Problem requirements: Set out exactly, line by line, the stretch of data below that begins at the line containing "Q3: NPN 2N3904" and ends at the line containing "R12: 68k (LIGHT, VA) -> 68k (AGND, LIGHT)", with both ends kept.

Material provided:
=== Begin Enclosure ===

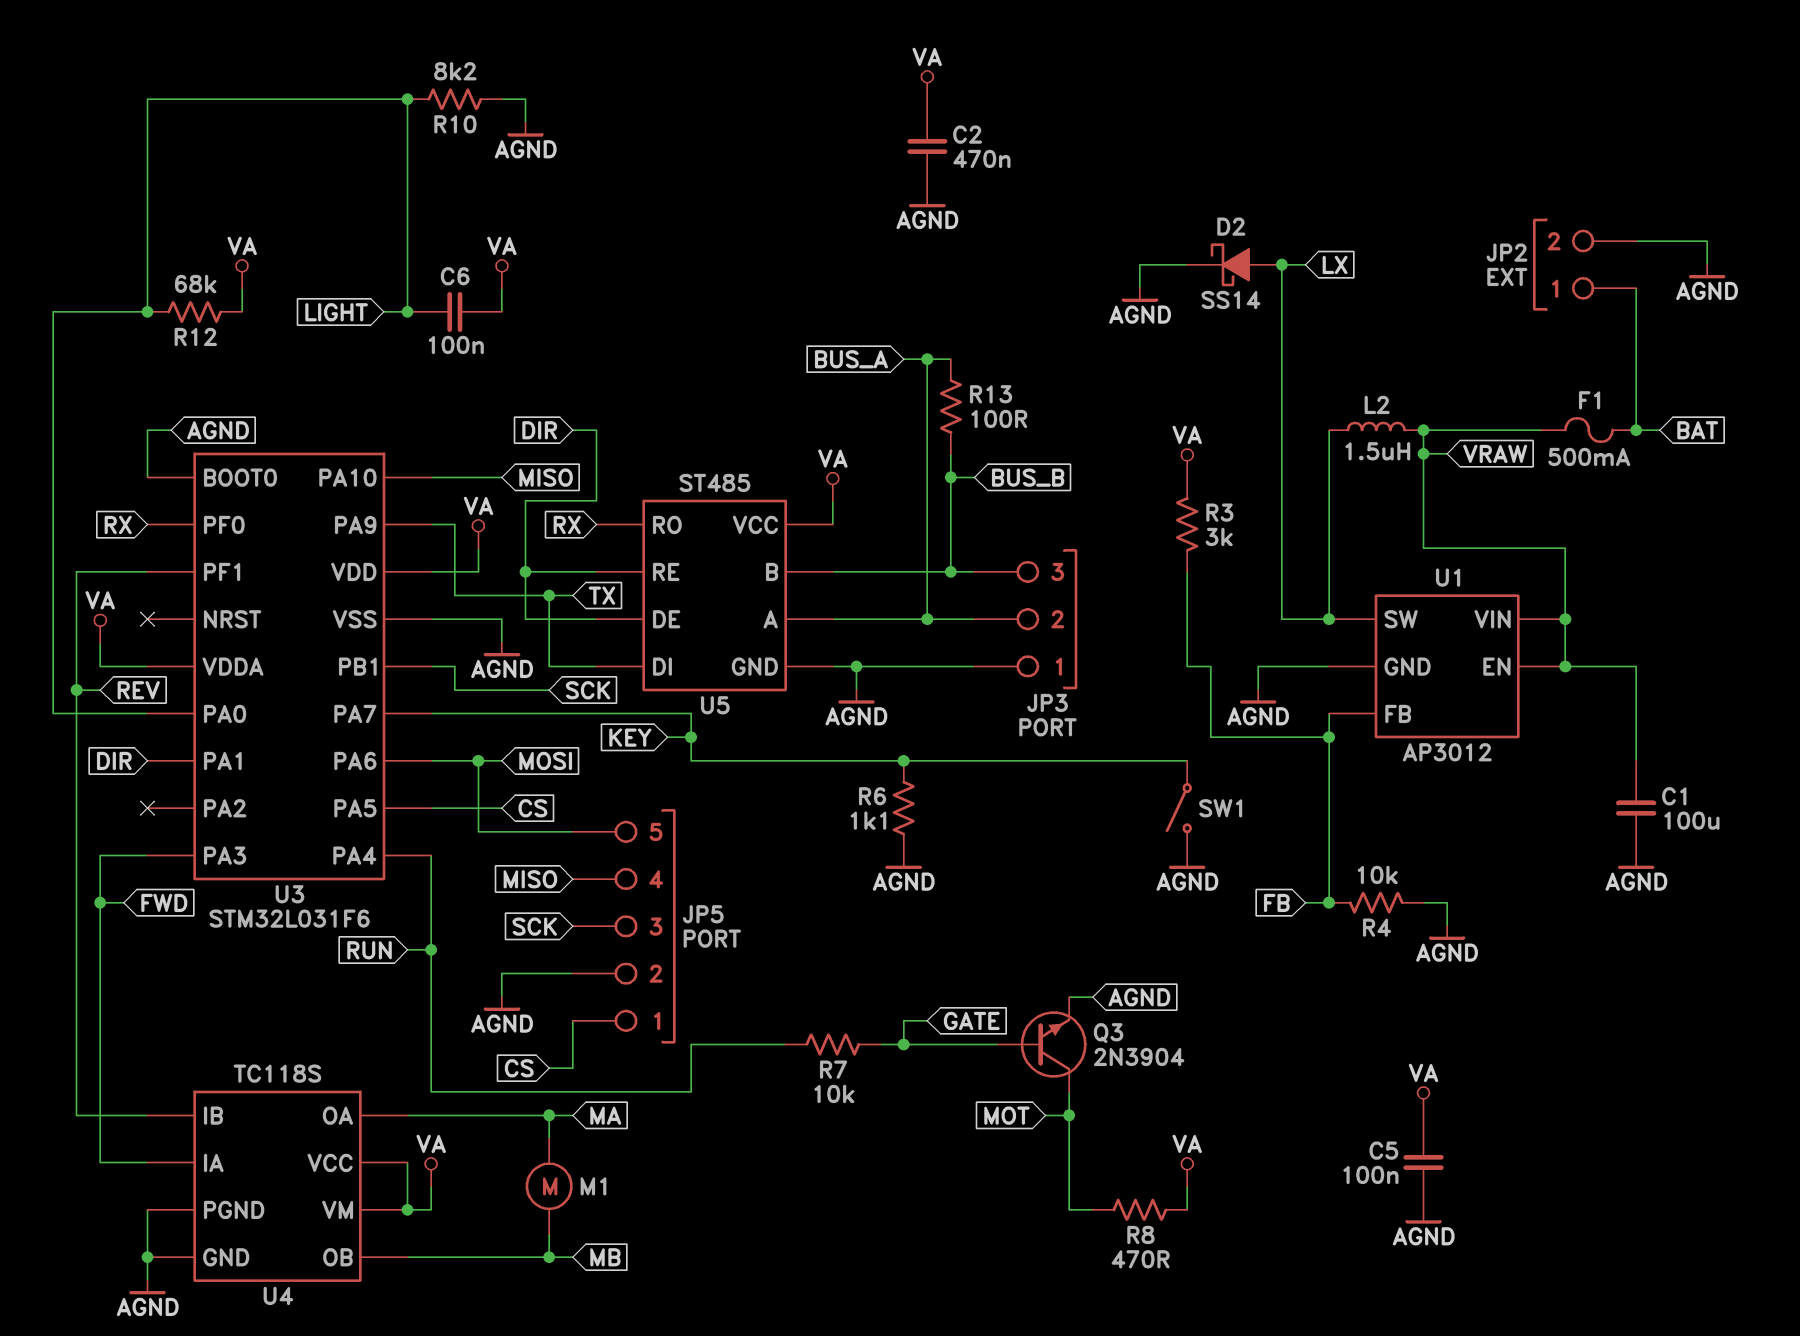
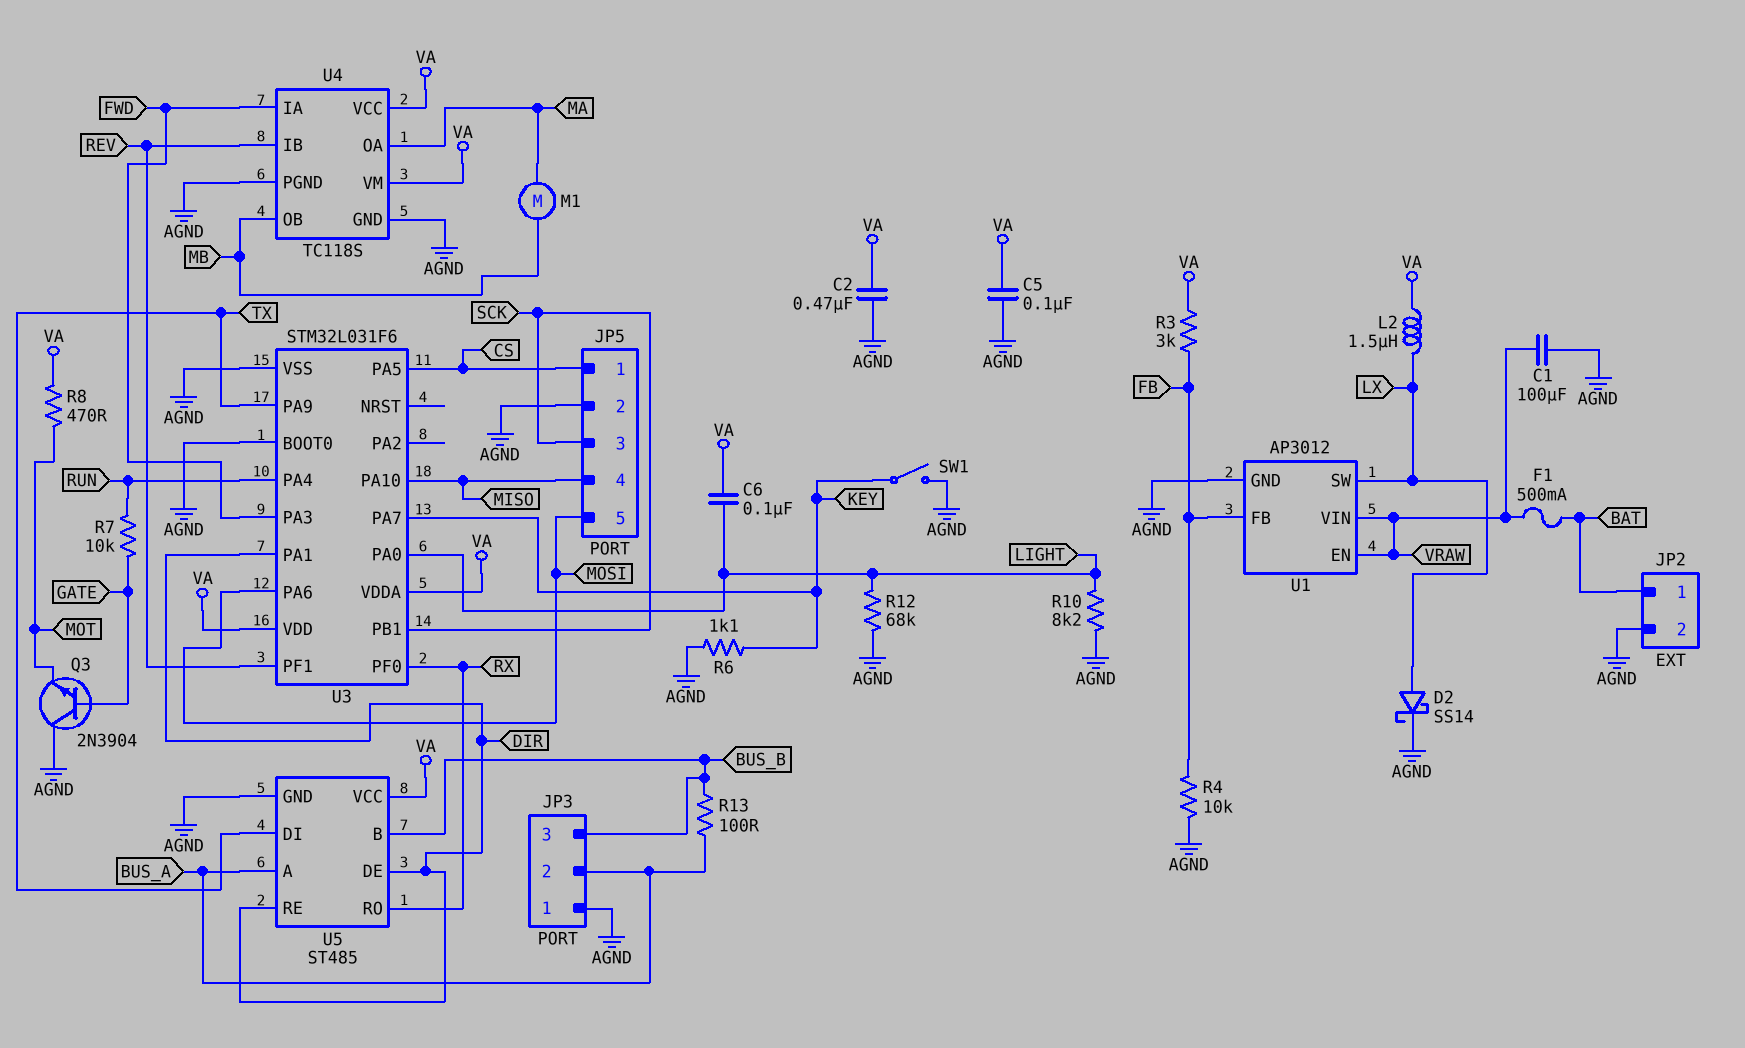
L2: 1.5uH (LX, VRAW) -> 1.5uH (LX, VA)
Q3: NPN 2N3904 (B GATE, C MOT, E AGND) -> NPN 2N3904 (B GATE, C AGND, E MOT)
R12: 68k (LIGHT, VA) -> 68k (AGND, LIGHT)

=== End Enclosure ===
=== Begin Enclosure ===

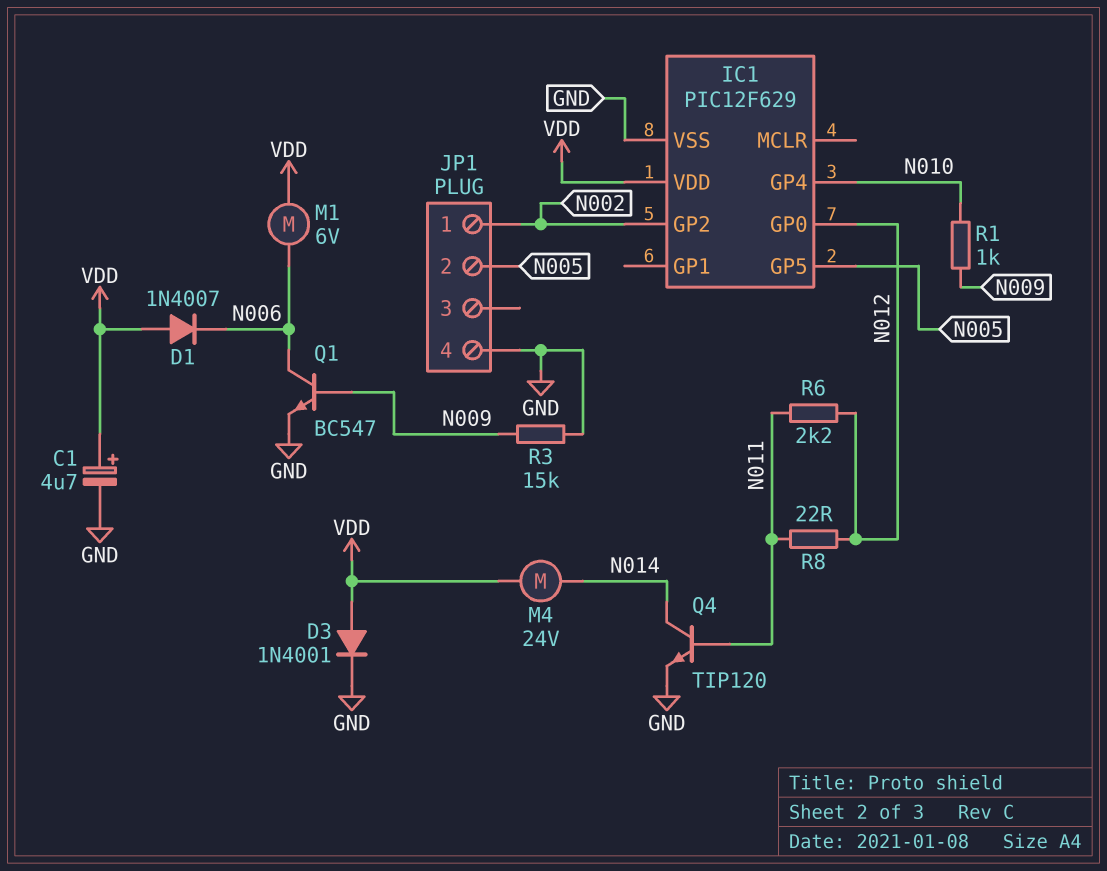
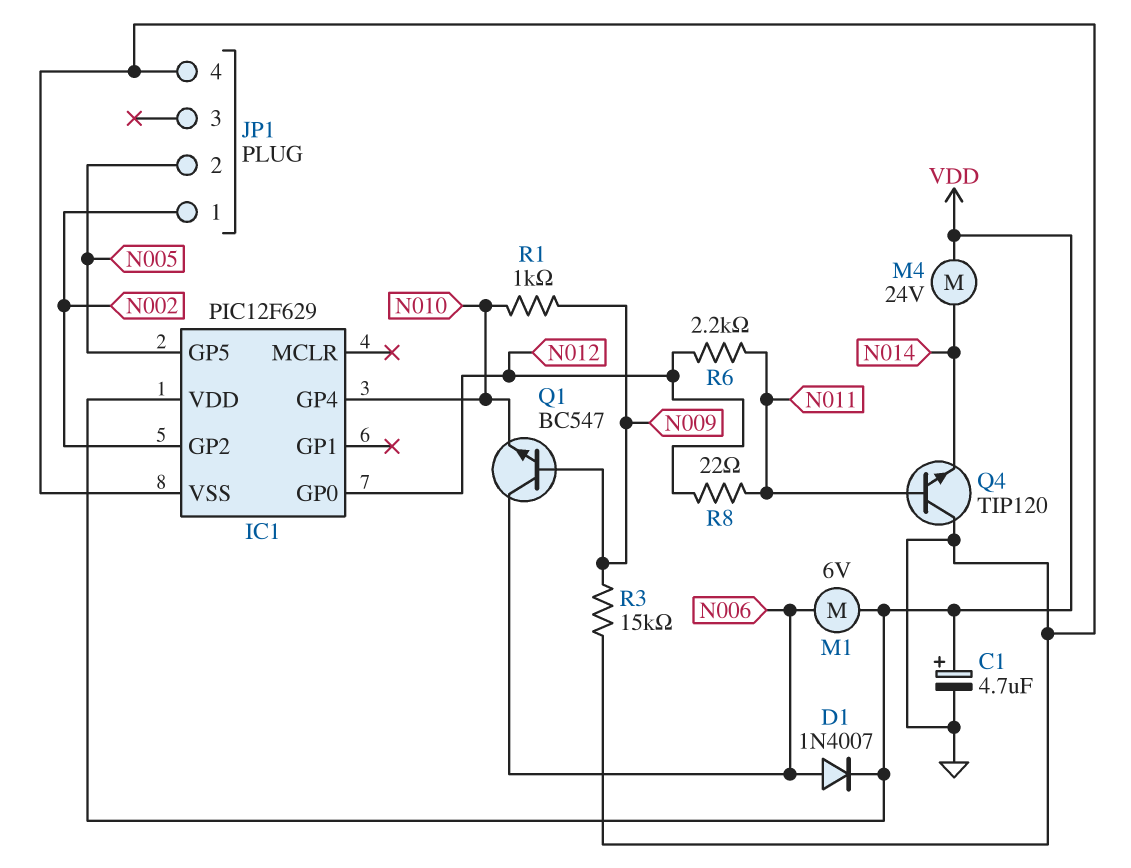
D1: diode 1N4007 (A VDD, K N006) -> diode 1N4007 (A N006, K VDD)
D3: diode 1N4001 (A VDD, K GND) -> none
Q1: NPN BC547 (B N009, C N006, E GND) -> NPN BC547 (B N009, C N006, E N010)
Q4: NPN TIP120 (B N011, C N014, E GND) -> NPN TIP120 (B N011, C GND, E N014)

=== End Enclosure ===

Reply to the task:
Q3: NPN 2N3904 (B GATE, C MOT, E AGND) -> NPN 2N3904 (B GATE, C AGND, E MOT)
R12: 68k (LIGHT, VA) -> 68k (AGND, LIGHT)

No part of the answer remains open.